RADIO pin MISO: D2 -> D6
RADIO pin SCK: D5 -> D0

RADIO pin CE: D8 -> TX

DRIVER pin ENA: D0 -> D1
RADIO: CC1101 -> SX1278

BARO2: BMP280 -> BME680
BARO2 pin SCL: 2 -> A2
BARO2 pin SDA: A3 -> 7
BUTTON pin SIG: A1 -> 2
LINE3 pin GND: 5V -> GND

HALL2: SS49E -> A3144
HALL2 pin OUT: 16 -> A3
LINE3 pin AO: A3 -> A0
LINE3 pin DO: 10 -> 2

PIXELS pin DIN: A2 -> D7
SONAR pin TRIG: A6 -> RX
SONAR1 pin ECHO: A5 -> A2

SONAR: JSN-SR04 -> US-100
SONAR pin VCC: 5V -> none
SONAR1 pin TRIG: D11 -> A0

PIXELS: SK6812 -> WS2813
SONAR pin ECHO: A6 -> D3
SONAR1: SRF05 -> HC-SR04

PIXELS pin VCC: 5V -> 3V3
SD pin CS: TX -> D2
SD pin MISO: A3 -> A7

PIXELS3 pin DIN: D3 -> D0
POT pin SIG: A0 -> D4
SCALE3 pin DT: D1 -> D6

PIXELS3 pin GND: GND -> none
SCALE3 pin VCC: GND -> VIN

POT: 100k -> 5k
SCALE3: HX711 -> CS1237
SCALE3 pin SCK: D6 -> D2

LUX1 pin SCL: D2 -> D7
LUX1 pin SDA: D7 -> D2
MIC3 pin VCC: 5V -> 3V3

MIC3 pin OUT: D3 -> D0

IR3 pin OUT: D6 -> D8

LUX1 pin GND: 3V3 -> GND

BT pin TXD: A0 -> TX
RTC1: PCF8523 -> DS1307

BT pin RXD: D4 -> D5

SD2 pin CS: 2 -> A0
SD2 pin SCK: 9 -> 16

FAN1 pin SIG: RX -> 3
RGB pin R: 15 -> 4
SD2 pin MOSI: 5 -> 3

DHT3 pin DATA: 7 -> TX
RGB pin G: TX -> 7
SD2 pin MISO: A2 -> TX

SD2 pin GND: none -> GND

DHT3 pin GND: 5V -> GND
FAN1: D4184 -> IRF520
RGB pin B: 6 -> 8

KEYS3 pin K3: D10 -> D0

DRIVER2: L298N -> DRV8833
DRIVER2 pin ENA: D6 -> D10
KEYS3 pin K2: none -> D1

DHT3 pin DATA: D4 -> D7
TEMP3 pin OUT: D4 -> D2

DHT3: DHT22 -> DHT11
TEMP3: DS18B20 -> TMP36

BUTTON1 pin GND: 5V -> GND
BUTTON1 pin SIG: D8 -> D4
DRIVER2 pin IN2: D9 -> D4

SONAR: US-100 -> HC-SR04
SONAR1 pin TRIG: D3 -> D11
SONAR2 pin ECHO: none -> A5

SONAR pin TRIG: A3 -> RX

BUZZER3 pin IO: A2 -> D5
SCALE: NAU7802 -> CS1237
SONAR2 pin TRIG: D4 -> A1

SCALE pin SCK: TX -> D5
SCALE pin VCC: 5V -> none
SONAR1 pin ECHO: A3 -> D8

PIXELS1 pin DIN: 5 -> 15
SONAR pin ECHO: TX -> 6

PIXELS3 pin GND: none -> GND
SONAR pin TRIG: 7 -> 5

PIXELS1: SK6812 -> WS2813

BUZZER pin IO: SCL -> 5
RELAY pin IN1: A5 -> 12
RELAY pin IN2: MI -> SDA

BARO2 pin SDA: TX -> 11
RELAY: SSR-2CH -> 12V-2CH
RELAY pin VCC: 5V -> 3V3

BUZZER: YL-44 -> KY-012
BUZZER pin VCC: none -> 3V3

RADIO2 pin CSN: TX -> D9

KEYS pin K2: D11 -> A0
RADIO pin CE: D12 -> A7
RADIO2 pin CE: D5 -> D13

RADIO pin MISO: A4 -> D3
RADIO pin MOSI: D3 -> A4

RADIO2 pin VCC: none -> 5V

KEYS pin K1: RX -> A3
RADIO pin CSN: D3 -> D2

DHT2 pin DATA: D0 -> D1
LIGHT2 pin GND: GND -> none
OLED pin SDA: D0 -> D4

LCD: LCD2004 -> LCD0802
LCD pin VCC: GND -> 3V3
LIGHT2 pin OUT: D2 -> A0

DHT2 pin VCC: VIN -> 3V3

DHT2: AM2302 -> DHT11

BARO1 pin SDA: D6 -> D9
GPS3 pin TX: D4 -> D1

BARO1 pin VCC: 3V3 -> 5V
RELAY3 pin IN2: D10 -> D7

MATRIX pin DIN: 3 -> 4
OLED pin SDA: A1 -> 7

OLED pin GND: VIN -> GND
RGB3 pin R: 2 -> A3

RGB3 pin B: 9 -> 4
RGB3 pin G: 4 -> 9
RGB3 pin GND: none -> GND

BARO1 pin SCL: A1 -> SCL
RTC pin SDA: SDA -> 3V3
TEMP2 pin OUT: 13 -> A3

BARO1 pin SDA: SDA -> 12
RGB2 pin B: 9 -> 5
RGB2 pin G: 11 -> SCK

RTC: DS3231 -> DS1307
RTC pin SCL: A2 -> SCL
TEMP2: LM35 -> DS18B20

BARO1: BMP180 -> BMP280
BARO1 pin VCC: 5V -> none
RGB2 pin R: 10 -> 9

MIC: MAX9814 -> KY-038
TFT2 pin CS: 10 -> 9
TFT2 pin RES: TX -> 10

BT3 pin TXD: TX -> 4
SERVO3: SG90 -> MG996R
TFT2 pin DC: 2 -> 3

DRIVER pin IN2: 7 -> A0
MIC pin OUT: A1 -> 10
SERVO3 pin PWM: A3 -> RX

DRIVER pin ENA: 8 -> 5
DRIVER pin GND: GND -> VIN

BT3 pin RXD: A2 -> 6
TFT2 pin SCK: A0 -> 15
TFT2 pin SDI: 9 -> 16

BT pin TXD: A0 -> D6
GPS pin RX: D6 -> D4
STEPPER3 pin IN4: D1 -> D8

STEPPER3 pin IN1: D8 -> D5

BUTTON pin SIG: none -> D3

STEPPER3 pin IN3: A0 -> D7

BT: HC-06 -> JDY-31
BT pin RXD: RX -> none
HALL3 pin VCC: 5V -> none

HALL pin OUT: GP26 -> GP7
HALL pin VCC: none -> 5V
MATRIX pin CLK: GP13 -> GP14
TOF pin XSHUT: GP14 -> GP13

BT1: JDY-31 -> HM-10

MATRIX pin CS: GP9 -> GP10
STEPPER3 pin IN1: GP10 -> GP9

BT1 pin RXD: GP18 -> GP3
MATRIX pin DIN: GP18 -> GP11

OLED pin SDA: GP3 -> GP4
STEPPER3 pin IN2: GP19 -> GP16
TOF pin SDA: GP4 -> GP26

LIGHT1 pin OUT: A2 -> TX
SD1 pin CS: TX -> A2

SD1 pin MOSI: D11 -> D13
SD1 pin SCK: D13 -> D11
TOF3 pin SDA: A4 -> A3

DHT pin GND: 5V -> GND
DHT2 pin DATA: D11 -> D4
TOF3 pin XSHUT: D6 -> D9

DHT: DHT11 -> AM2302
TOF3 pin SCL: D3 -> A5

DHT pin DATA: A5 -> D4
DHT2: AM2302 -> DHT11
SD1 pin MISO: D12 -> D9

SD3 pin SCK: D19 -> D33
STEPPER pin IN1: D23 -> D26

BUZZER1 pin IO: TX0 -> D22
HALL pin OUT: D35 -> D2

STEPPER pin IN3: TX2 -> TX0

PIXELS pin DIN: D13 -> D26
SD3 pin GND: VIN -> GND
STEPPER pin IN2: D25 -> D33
·····
TO DO.
Reproduce the data exactly. Keep every line intact.

RESULT OF THE EXERCISE.
RADIO pin MISO: D2 -> D6
RADIO pin SCK: D5 -> D0

RADIO pin CE: D8 -> TX

DRIVER pin ENA: D0 -> D1
RADIO: CC1101 -> SX1278

BARO2: BMP280 -> BME680
BARO2 pin SCL: 2 -> A2
BARO2 pin SDA: A3 -> 7
BUTTON pin SIG: A1 -> 2
LINE3 pin GND: 5V -> GND

HALL2: SS49E -> A3144
HALL2 pin OUT: 16 -> A3
LINE3 pin AO: A3 -> A0
LINE3 pin DO: 10 -> 2

PIXELS pin DIN: A2 -> D7
SONAR pin TRIG: A6 -> RX
SONAR1 pin ECHO: A5 -> A2

SONAR: JSN-SR04 -> US-100
SONAR pin VCC: 5V -> none
SONAR1 pin TRIG: D11 -> A0

PIXELS: SK6812 -> WS2813
SONAR pin ECHO: A6 -> D3
SONAR1: SRF05 -> HC-SR04

PIXELS pin VCC: 5V -> 3V3
SD pin CS: TX -> D2
SD pin MISO: A3 -> A7

PIXELS3 pin DIN: D3 -> D0
POT pin SIG: A0 -> D4
SCALE3 pin DT: D1 -> D6

PIXELS3 pin GND: GND -> none
SCALE3 pin VCC: GND -> VIN

POT: 100k -> 5k
SCALE3: HX711 -> CS1237
SCALE3 pin SCK: D6 -> D2

LUX1 pin SCL: D2 -> D7
LUX1 pin SDA: D7 -> D2
MIC3 pin VCC: 5V -> 3V3

MIC3 pin OUT: D3 -> D0

IR3 pin OUT: D6 -> D8

LUX1 pin GND: 3V3 -> GND

BT pin TXD: A0 -> TX
RTC1: PCF8523 -> DS1307

BT pin RXD: D4 -> D5

SD2 pin CS: 2 -> A0
SD2 pin SCK: 9 -> 16

FAN1 pin SIG: RX -> 3
RGB pin R: 15 -> 4
SD2 pin MOSI: 5 -> 3

DHT3 pin DATA: 7 -> TX
RGB pin G: TX -> 7
SD2 pin MISO: A2 -> TX

SD2 pin GND: none -> GND

DHT3 pin GND: 5V -> GND
FAN1: D4184 -> IRF520
RGB pin B: 6 -> 8

KEYS3 pin K3: D10 -> D0

DRIVER2: L298N -> DRV8833
DRIVER2 pin ENA: D6 -> D10
KEYS3 pin K2: none -> D1

DHT3 pin DATA: D4 -> D7
TEMP3 pin OUT: D4 -> D2

DHT3: DHT22 -> DHT11
TEMP3: DS18B20 -> TMP36

BUTTON1 pin GND: 5V -> GND
BUTTON1 pin SIG: D8 -> D4
DRIVER2 pin IN2: D9 -> D4

SONAR: US-100 -> HC-SR04
SONAR1 pin TRIG: D3 -> D11
SONAR2 pin ECHO: none -> A5

SONAR pin TRIG: A3 -> RX

BUZZER3 pin IO: A2 -> D5
SCALE: NAU7802 -> CS1237
SONAR2 pin TRIG: D4 -> A1

SCALE pin SCK: TX -> D5
SCALE pin VCC: 5V -> none
SONAR1 pin ECHO: A3 -> D8

PIXELS1 pin DIN: 5 -> 15
SONAR pin ECHO: TX -> 6

PIXELS3 pin GND: none -> GND
SONAR pin TRIG: 7 -> 5

PIXELS1: SK6812 -> WS2813

BUZZER pin IO: SCL -> 5
RELAY pin IN1: A5 -> 12
RELAY pin IN2: MI -> SDA

BARO2 pin SDA: TX -> 11
RELAY: SSR-2CH -> 12V-2CH
RELAY pin VCC: 5V -> 3V3

BUZZER: YL-44 -> KY-012
BUZZER pin VCC: none -> 3V3

RADIO2 pin CSN: TX -> D9

KEYS pin K2: D11 -> A0
RADIO pin CE: D12 -> A7
RADIO2 pin CE: D5 -> D13

RADIO pin MISO: A4 -> D3
RADIO pin MOSI: D3 -> A4

RADIO2 pin VCC: none -> 5V

KEYS pin K1: RX -> A3
RADIO pin CSN: D3 -> D2

DHT2 pin DATA: D0 -> D1
LIGHT2 pin GND: GND -> none
OLED pin SDA: D0 -> D4

LCD: LCD2004 -> LCD0802
LCD pin VCC: GND -> 3V3
LIGHT2 pin OUT: D2 -> A0

DHT2 pin VCC: VIN -> 3V3

DHT2: AM2302 -> DHT11

BARO1 pin SDA: D6 -> D9
GPS3 pin TX: D4 -> D1

BARO1 pin VCC: 3V3 -> 5V
RELAY3 pin IN2: D10 -> D7

MATRIX pin DIN: 3 -> 4
OLED pin SDA: A1 -> 7

OLED pin GND: VIN -> GND
RGB3 pin R: 2 -> A3

RGB3 pin B: 9 -> 4
RGB3 pin G: 4 -> 9
RGB3 pin GND: none -> GND

BARO1 pin SCL: A1 -> SCL
RTC pin SDA: SDA -> 3V3
TEMP2 pin OUT: 13 -> A3

BARO1 pin SDA: SDA -> 12
RGB2 pin B: 9 -> 5
RGB2 pin G: 11 -> SCK

RTC: DS3231 -> DS1307
RTC pin SCL: A2 -> SCL
TEMP2: LM35 -> DS18B20

BARO1: BMP180 -> BMP280
BARO1 pin VCC: 5V -> none
RGB2 pin R: 10 -> 9

MIC: MAX9814 -> KY-038
TFT2 pin CS: 10 -> 9
TFT2 pin RES: TX -> 10

BT3 pin TXD: TX -> 4
SERVO3: SG90 -> MG996R
TFT2 pin DC: 2 -> 3

DRIVER pin IN2: 7 -> A0
MIC pin OUT: A1 -> 10
SERVO3 pin PWM: A3 -> RX

DRIVER pin ENA: 8 -> 5
DRIVER pin GND: GND -> VIN

BT3 pin RXD: A2 -> 6
TFT2 pin SCK: A0 -> 15
TFT2 pin SDI: 9 -> 16

BT pin TXD: A0 -> D6
GPS pin RX: D6 -> D4
STEPPER3 pin IN4: D1 -> D8

STEPPER3 pin IN1: D8 -> D5

BUTTON pin SIG: none -> D3

STEPPER3 pin IN3: A0 -> D7

BT: HC-06 -> JDY-31
BT pin RXD: RX -> none
HALL3 pin VCC: 5V -> none

HALL pin OUT: GP26 -> GP7
HALL pin VCC: none -> 5V
MATRIX pin CLK: GP13 -> GP14
TOF pin XSHUT: GP14 -> GP13

BT1: JDY-31 -> HM-10

MATRIX pin CS: GP9 -> GP10
STEPPER3 pin IN1: GP10 -> GP9

BT1 pin RXD: GP18 -> GP3
MATRIX pin DIN: GP18 -> GP11

OLED pin SDA: GP3 -> GP4
STEPPER3 pin IN2: GP19 -> GP16
TOF pin SDA: GP4 -> GP26

LIGHT1 pin OUT: A2 -> TX
SD1 pin CS: TX -> A2

SD1 pin MOSI: D11 -> D13
SD1 pin SCK: D13 -> D11
TOF3 pin SDA: A4 -> A3

DHT pin GND: 5V -> GND
DHT2 pin DATA: D11 -> D4
TOF3 pin XSHUT: D6 -> D9

DHT: DHT11 -> AM2302
TOF3 pin SCL: D3 -> A5

DHT pin DATA: A5 -> D4
DHT2: AM2302 -> DHT11
SD1 pin MISO: D12 -> D9

SD3 pin SCK: D19 -> D33
STEPPER pin IN1: D23 -> D26

BUZZER1 pin IO: TX0 -> D22
HALL pin OUT: D35 -> D2

STEPPER pin IN3: TX2 -> TX0

PIXELS pin DIN: D13 -> D26
SD3 pin GND: VIN -> GND
STEPPER pin IN2: D25 -> D33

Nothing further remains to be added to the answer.